#### Extracted information

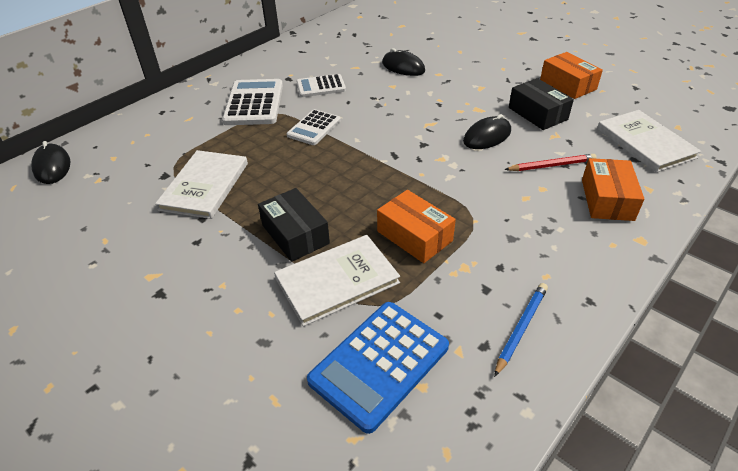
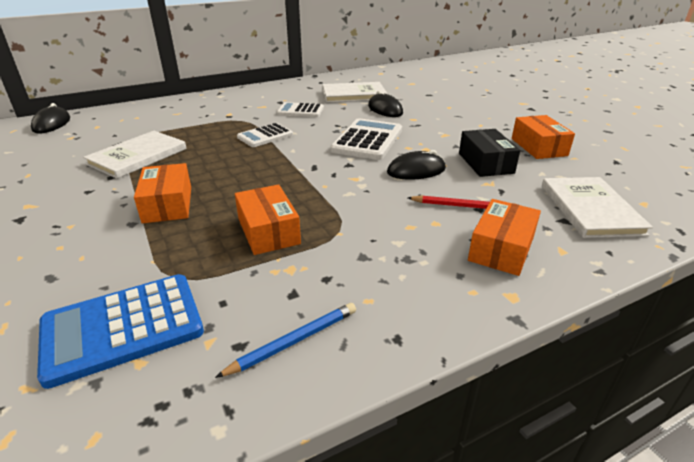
camera: 20 degrees right, 10 degrees down
(254, 103) = (235, 112): white calculator -> white calculator (367, 140)
(295, 234) = (168, 204): black box -> orange box
(337, 281) = (162, 248): white book -> white book (353, 94)

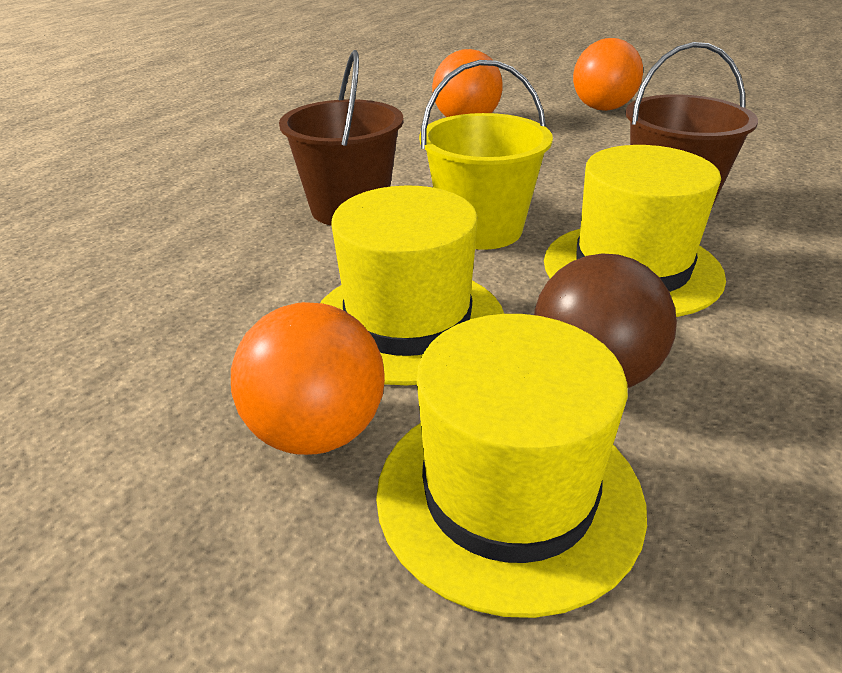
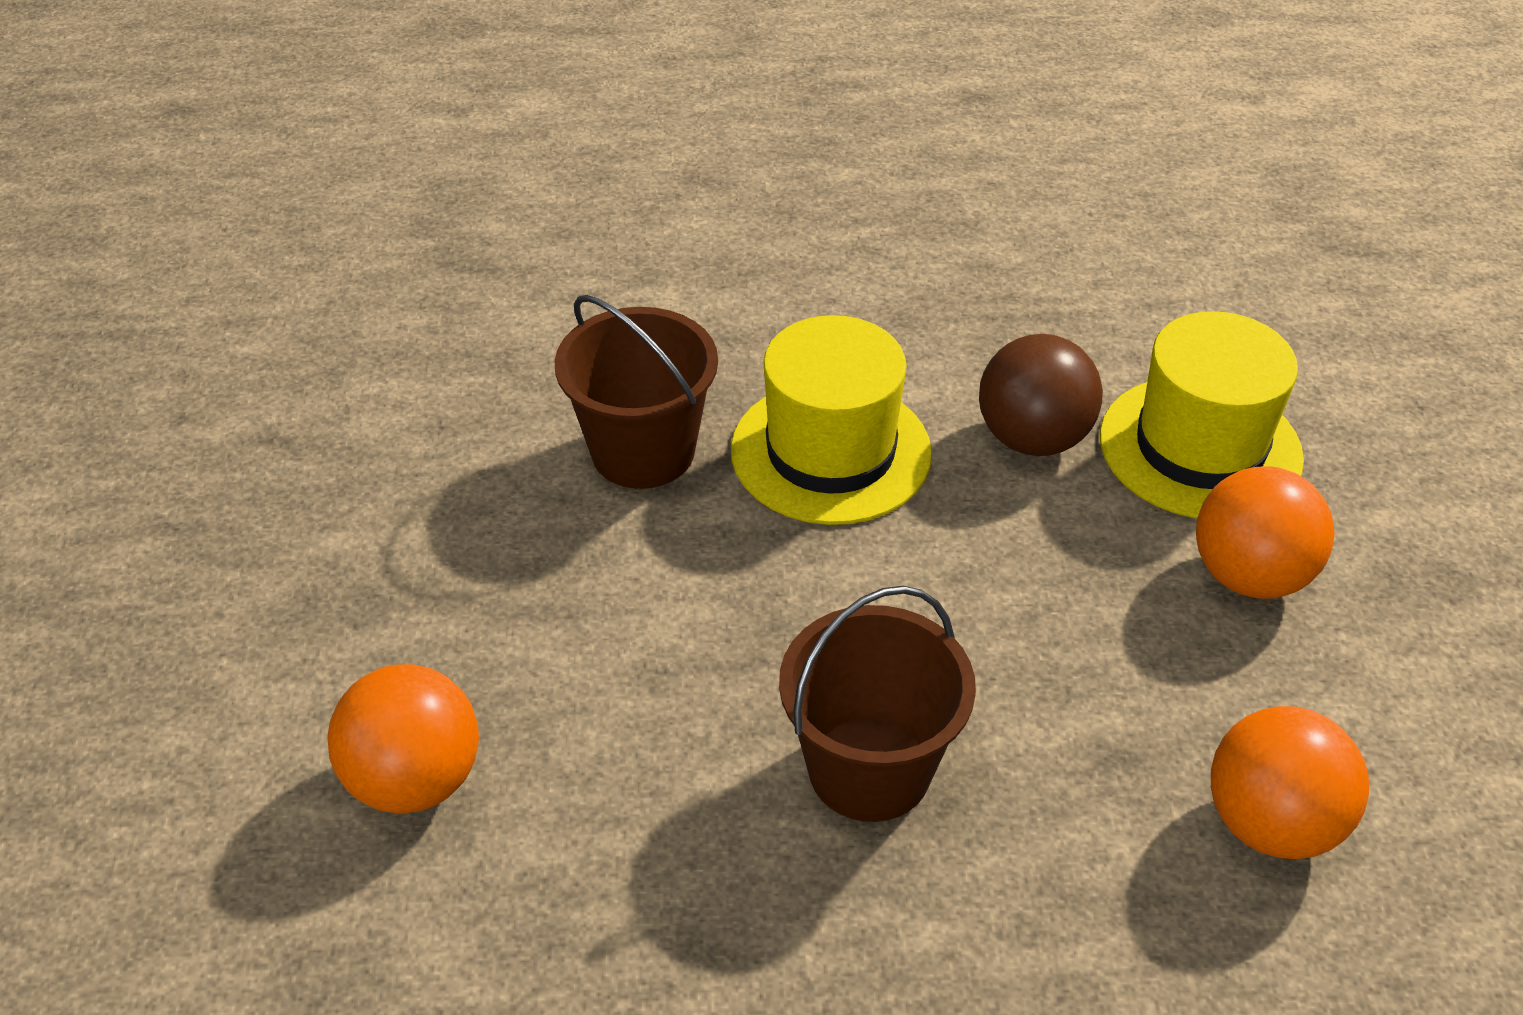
camera: 120 degrees left, 10 degrees up
(408, 322) = (1065, 585): yellow hat -> none
(481, 229) = (829, 601): yellow bucket -> none
(602, 108) = (255, 603): orange ball -> orange ball (1271, 822)

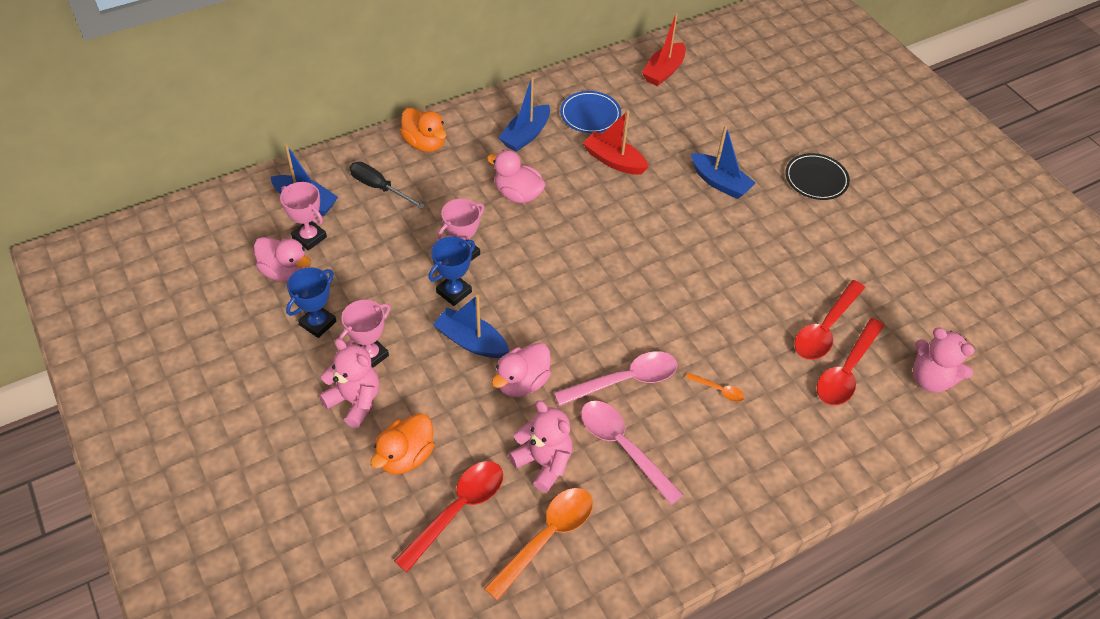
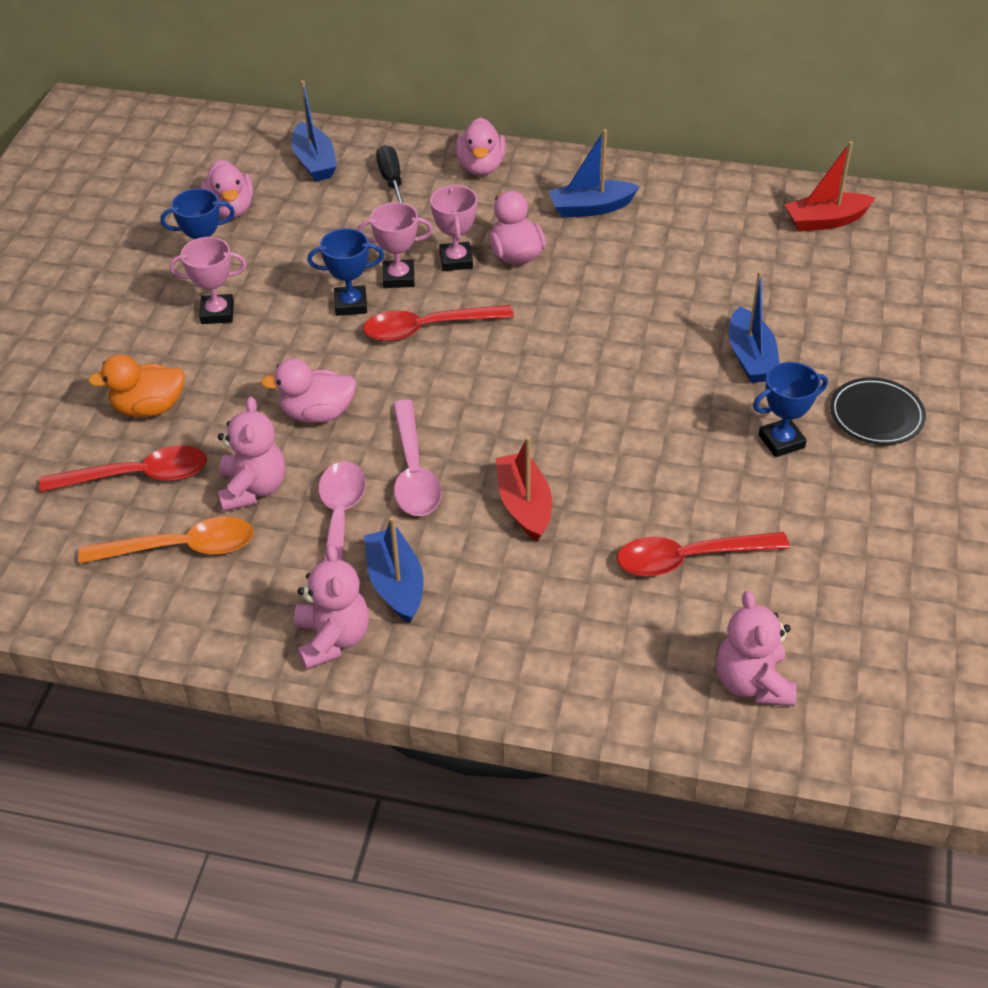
camera: 45 degrees right, 5 degrees down
(309, 237) = (283, 192): pink trophy -> pink trophy (456, 260)
(355, 401) = (162, 340): pink teddy bear -> pink teddy bear (332, 639)
(425, 143) = (481, 167): orange duck -> pink duck
(471, 341) = (315, 353): blue boat -> blue boat (396, 584)
(590, 115) = (684, 222): blue plate -> none
(614, 161) = (656, 276): red boat -> red boat (524, 505)
(624, 380) = (413, 471): pink spoon -> pink spoon turned 60 degrees clockwise
(719, 390) = (496, 539): orange spoon -> none
(790, 225) = (781, 441): none -> blue trophy
(846, 371) = (660, 611): red spoon -> red spoon (427, 328)

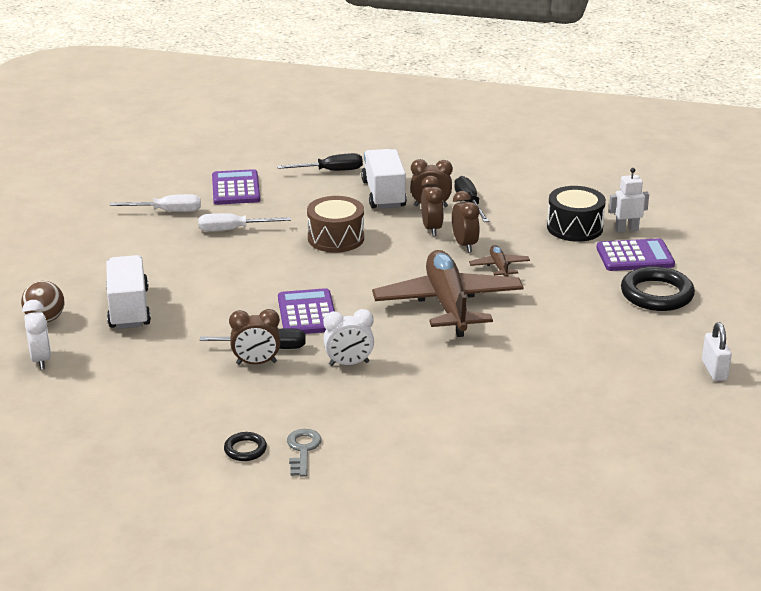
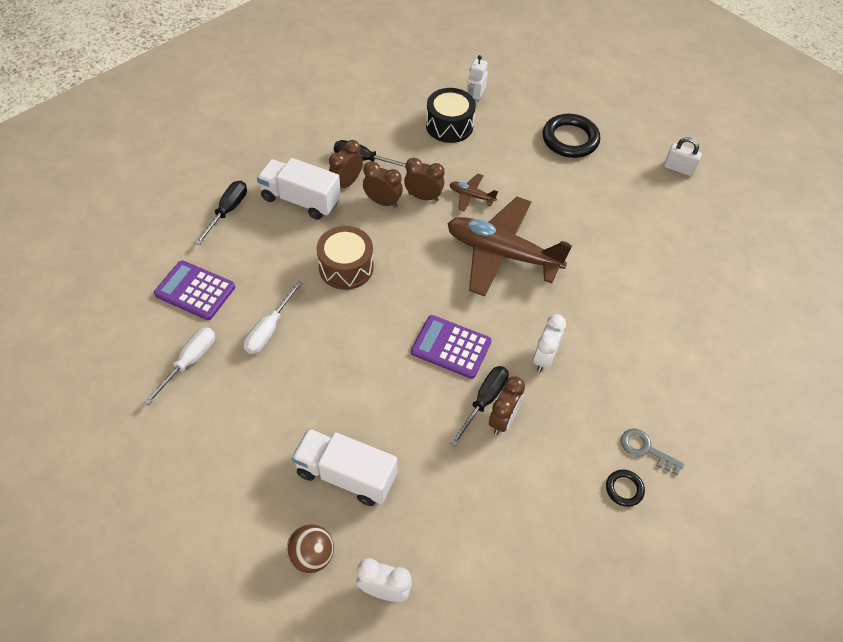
camera: 60 degrees left, 25 degrees up
(635, 256) = (513, 120): purple calculator -> none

#### Task
Your answer should be the lines from the line containing "(614, 161) = (656, 276): red" through the end of the listing above, output exactly and alone, without the pictures.

#### Exercise output
(614, 161) = (656, 276): red boat -> red boat (524, 505)
(624, 380) = (413, 471): pink spoon -> pink spoon turned 60 degrees clockwise
(719, 390) = (496, 539): orange spoon -> none
(790, 225) = (781, 441): none -> blue trophy
(846, 371) = (660, 611): red spoon -> red spoon (427, 328)

camera: 60 degrees left, 25 degrees up
(635, 256) = (513, 120): purple calculator -> none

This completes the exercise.